> **Exercise**:
Copy exactly the lines of the records below, starting at the line that contains "yellow square: (143, 337)" and continuing through the last line, both included; omit any pictures.

> **Records provided**:
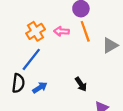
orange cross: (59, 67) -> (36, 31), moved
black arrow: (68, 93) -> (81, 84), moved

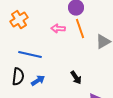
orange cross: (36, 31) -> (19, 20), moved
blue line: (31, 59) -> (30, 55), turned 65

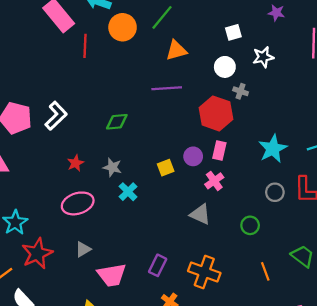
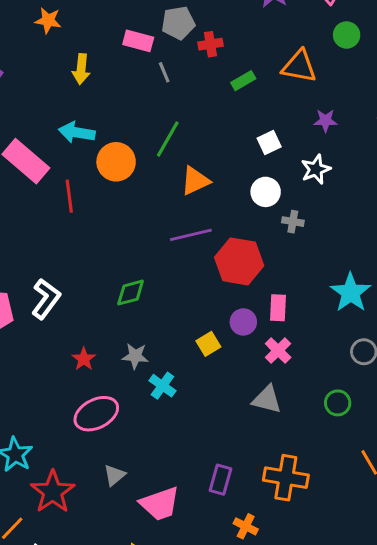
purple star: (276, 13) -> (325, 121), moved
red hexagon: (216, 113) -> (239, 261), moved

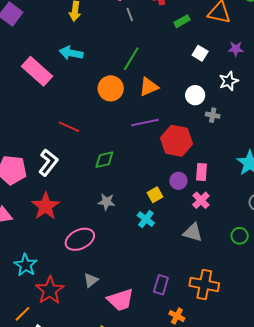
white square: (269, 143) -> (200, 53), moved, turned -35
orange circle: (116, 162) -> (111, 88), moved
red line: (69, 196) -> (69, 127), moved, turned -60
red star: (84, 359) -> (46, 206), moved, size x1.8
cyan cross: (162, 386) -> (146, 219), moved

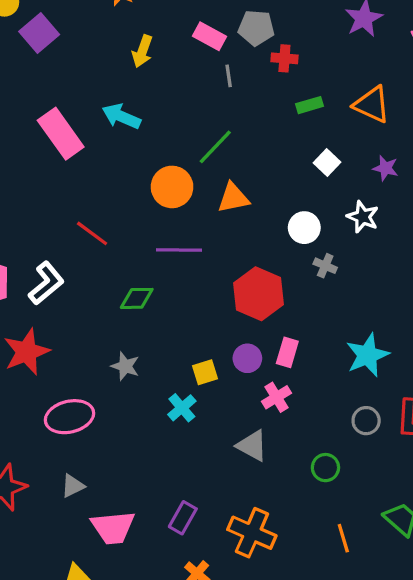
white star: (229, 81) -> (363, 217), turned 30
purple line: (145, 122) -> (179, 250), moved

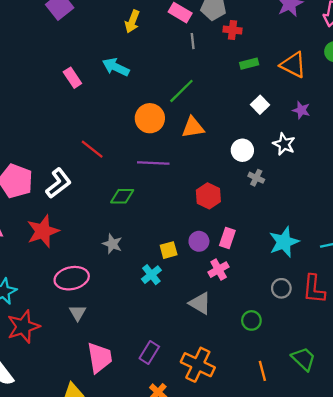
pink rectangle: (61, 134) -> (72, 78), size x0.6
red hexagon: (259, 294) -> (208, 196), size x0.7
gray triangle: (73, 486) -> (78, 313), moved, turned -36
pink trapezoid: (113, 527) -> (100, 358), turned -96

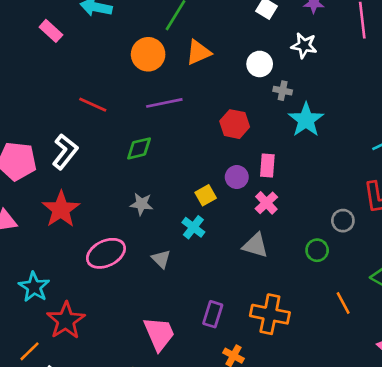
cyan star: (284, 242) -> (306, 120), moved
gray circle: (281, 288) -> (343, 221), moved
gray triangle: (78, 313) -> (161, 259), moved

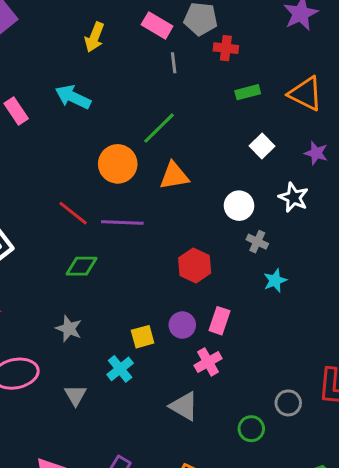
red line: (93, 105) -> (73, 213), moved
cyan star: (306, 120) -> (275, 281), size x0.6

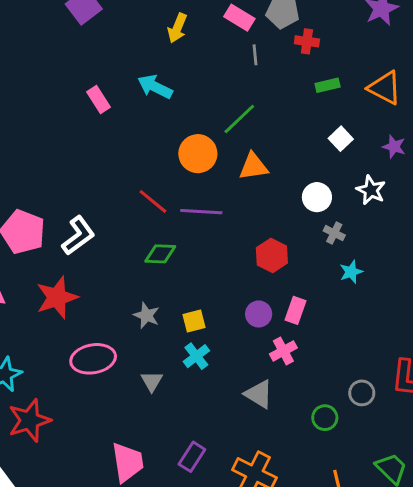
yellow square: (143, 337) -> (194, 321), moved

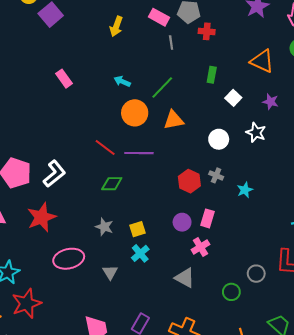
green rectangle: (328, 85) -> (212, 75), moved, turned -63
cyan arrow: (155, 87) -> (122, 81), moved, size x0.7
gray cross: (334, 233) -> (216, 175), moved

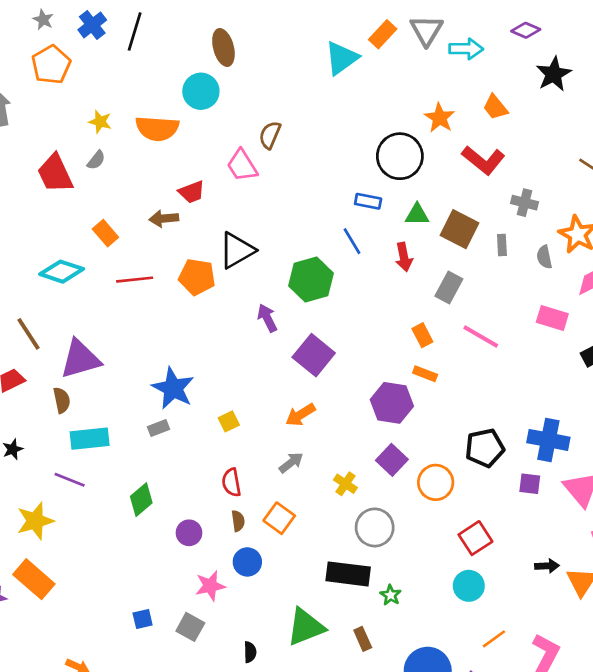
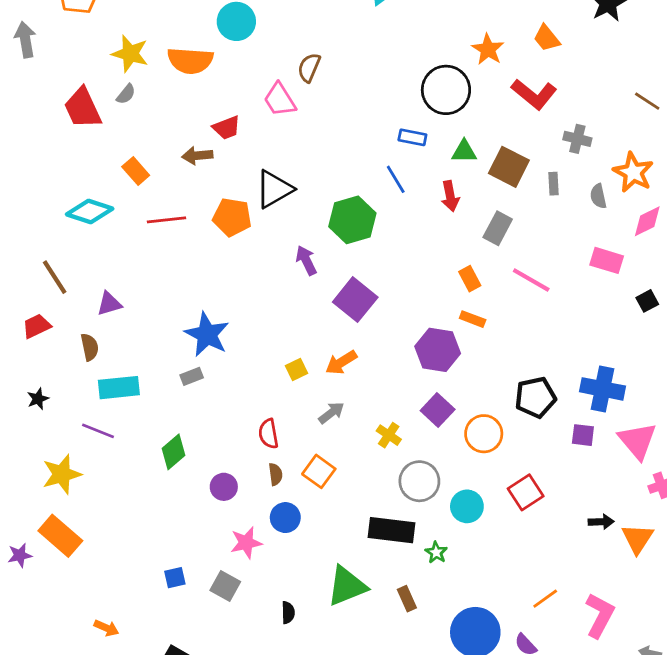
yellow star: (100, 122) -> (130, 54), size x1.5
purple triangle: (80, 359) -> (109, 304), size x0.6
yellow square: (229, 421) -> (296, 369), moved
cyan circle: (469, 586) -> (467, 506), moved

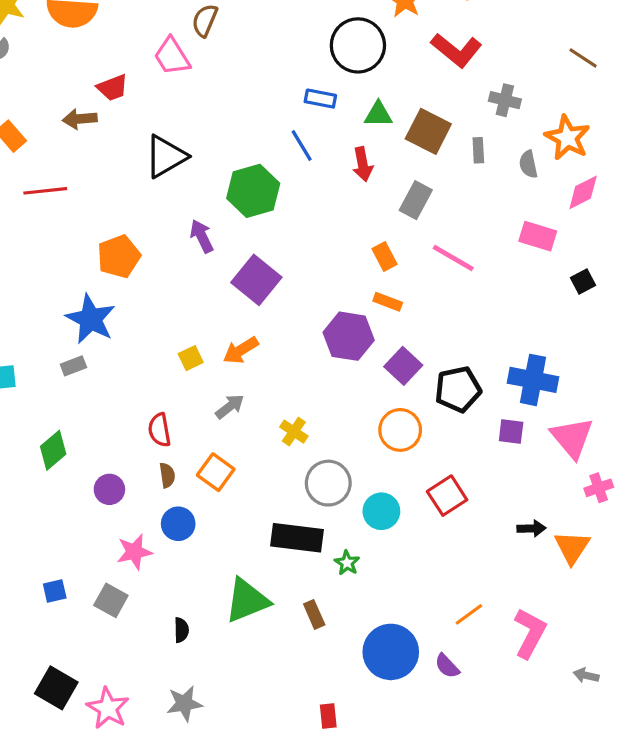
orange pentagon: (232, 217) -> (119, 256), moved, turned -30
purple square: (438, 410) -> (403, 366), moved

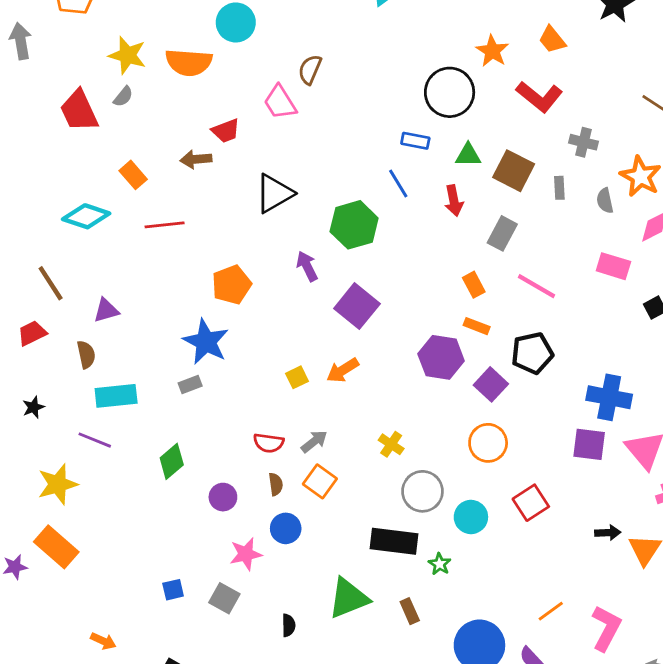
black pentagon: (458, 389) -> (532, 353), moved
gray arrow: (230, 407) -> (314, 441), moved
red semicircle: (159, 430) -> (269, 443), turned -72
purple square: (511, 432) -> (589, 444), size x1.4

> **Task result**:
yellow square: (143, 337) -> (194, 321), moved

green rectangle: (328, 85) -> (212, 75), moved, turned -63
cyan arrow: (155, 87) -> (122, 81), moved, size x0.7
gray cross: (334, 233) -> (216, 175), moved

yellow star: (100, 122) -> (130, 54), size x1.5
purple triangle: (80, 359) -> (109, 304), size x0.6
yellow square: (229, 421) -> (296, 369), moved
cyan circle: (469, 586) -> (467, 506), moved

orange pentagon: (232, 217) -> (119, 256), moved, turned -30
purple square: (438, 410) -> (403, 366), moved

black pentagon: (458, 389) -> (532, 353), moved
gray arrow: (230, 407) -> (314, 441), moved
red semicircle: (159, 430) -> (269, 443), turned -72
purple square: (511, 432) -> (589, 444), size x1.4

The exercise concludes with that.